→ Assignment: Give all of the records again precisely, excluding whatever pictures they contain.

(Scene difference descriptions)
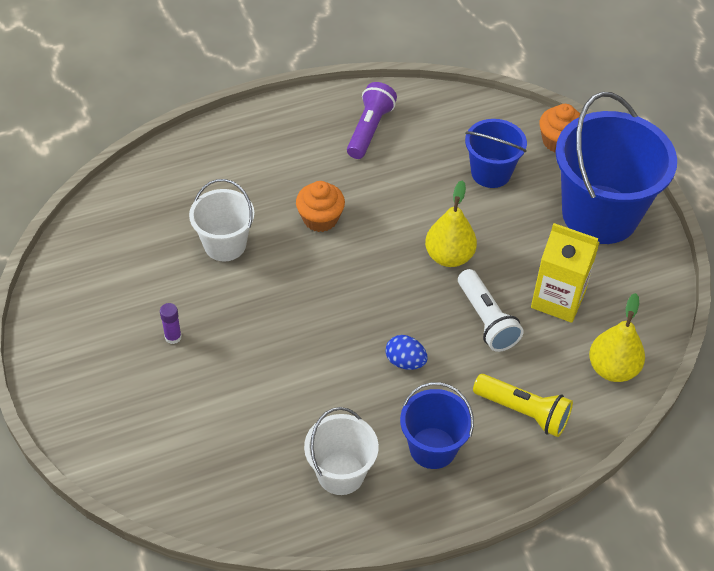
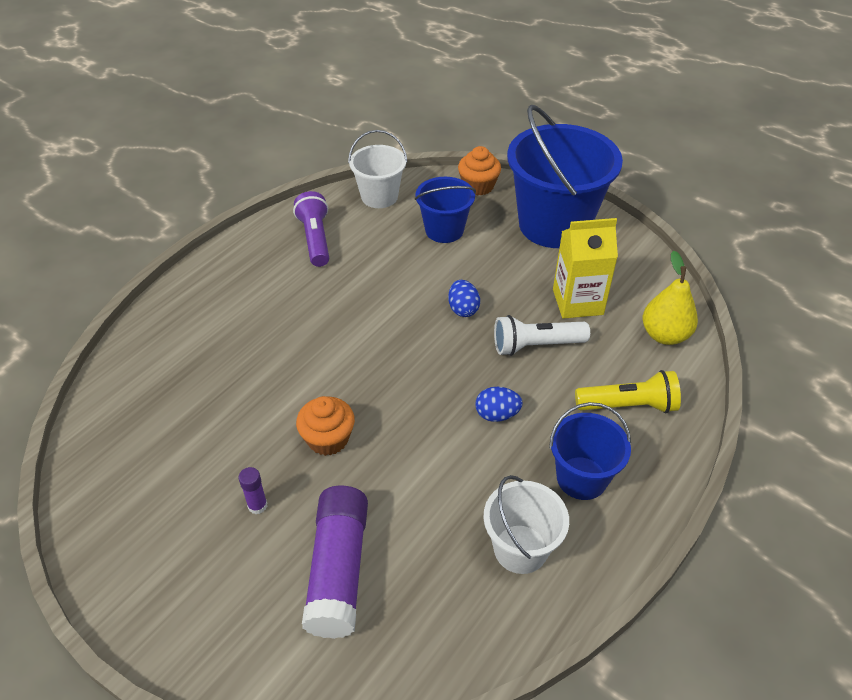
camera: 30 degrees left, 5 degrees down
white bucket [189,179,255,261] -> white bucket moved to [348,130,407,208]
orange cupcake [296,181,345,232] -> orange cupcake moved to [296,396,355,456]
yellow pear [425,180,477,267] -> blue egg [448,280,480,317]
white flashlight [458,269,524,352] -> white flashlight turned 135 degrees clockwise [494,315,590,356]
none -> purple glue stick [302,486,368,639]

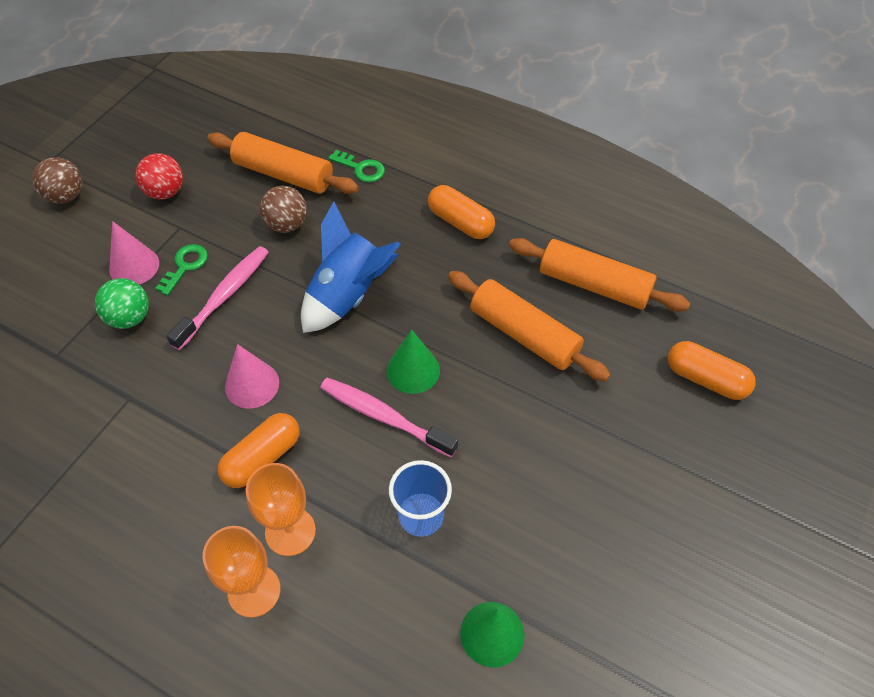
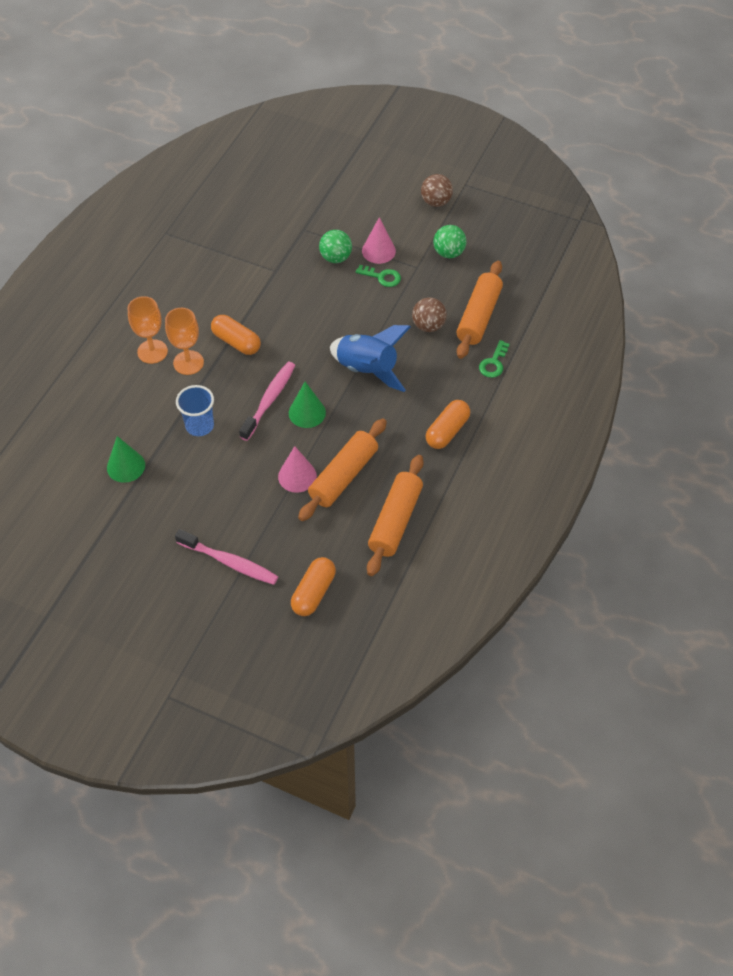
camera: 85 degrees right, 0 degrees up
red ball [135,153,183,199] -> green ball [433,225,466,258]
pink toothbrush [166,246,269,350] -> pink toothbrush moved to [175,529,279,585]
pink cone [225,344,279,408] -> pink cone moved to [278,446,317,493]

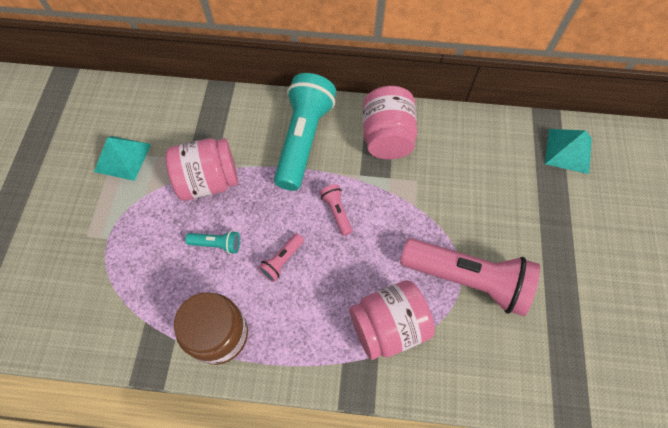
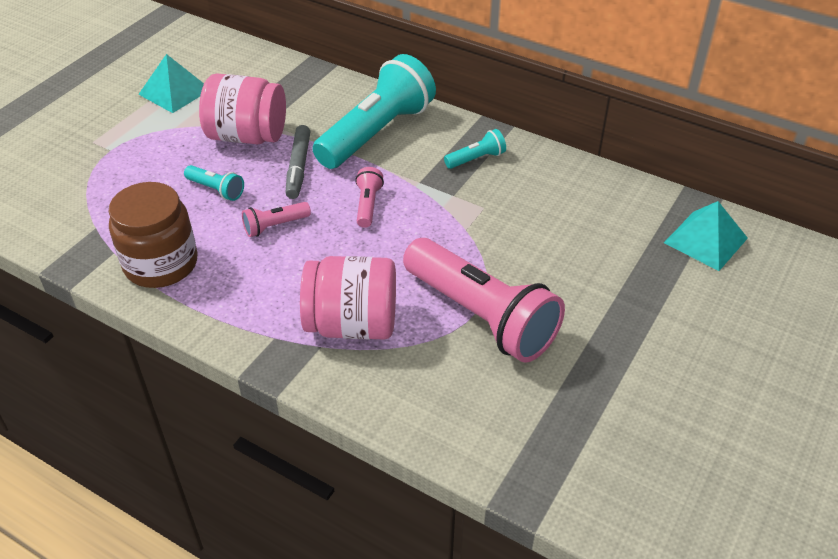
camera: 25 degrees right, 20 degrees down
pink jar [363,86,417,159] -> turquoise flashlight [444,129,506,169]
none -> grey marker [285,125,310,199]

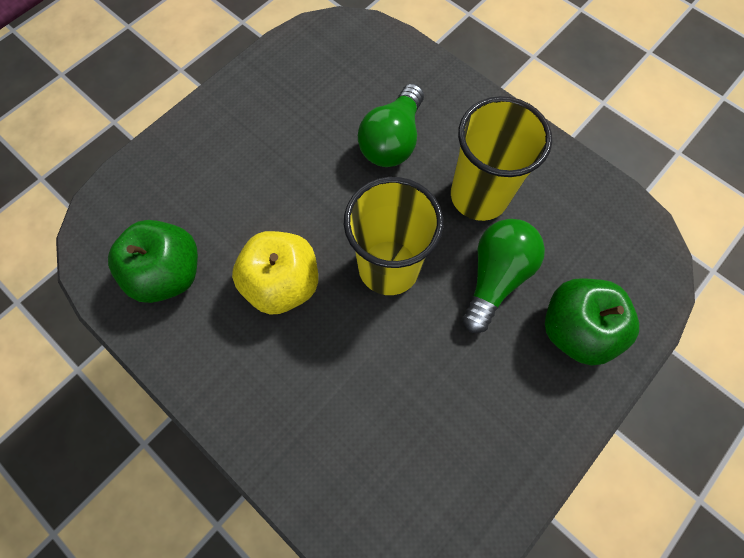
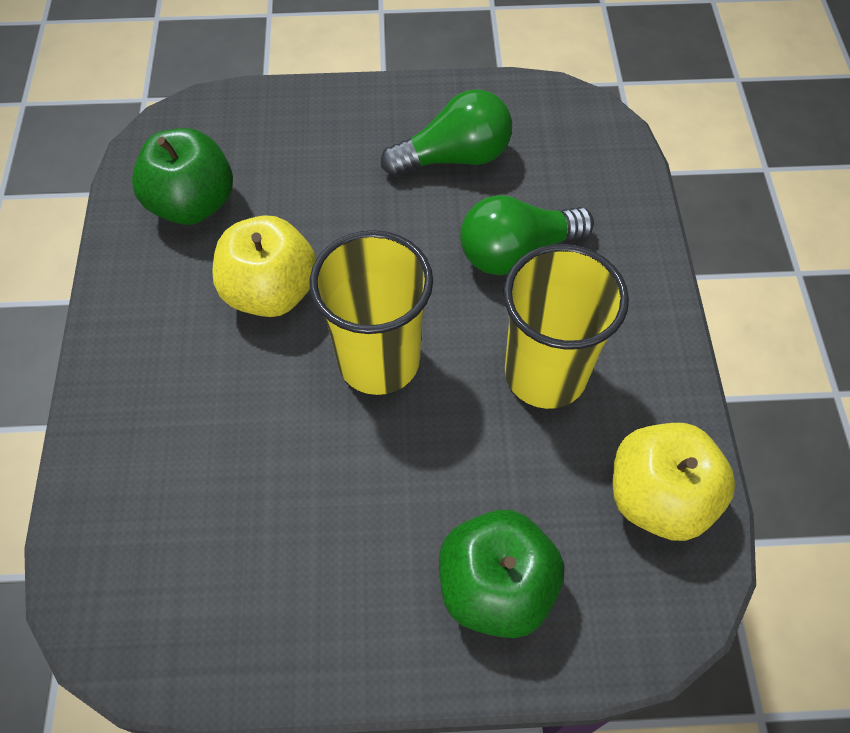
camera: 45 degrees right, 10 degrees down
green light bulb [463,219,545,333] -> green light bulb moved to [381,89,512,176]
none -> yellow apple [613,423,736,541]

→ Solved problem:
camera: 30 degrees left, 5 degrees down
white bucket [189,179,255,261] -> white bucket moved to [348,130,407,208]
orange cupcake [296,181,345,232] -> orange cupcake moved to [296,396,355,456]
yellow pear [425,180,477,267] -> blue egg [448,280,480,317]
white flashlight [458,269,524,352] -> white flashlight turned 135 degrees clockwise [494,315,590,356]
none -> purple glue stick [302,486,368,639]

camera: 85 degrees right, 0 degrees up
red ball [135,153,183,199] -> green ball [433,225,466,258]
pink toothbrush [166,246,269,350] -> pink toothbrush moved to [175,529,279,585]
pink cone [225,344,279,408] -> pink cone moved to [278,446,317,493]

camera: 25 degrees right, 20 degrees down
pink jar [363,86,417,159] -> turquoise flashlight [444,129,506,169]
none -> grey marker [285,125,310,199]

camera: 45 degrees right, 10 degrees down
green light bulb [463,219,545,333] -> green light bulb moved to [381,89,512,176]
none -> yellow apple [613,423,736,541]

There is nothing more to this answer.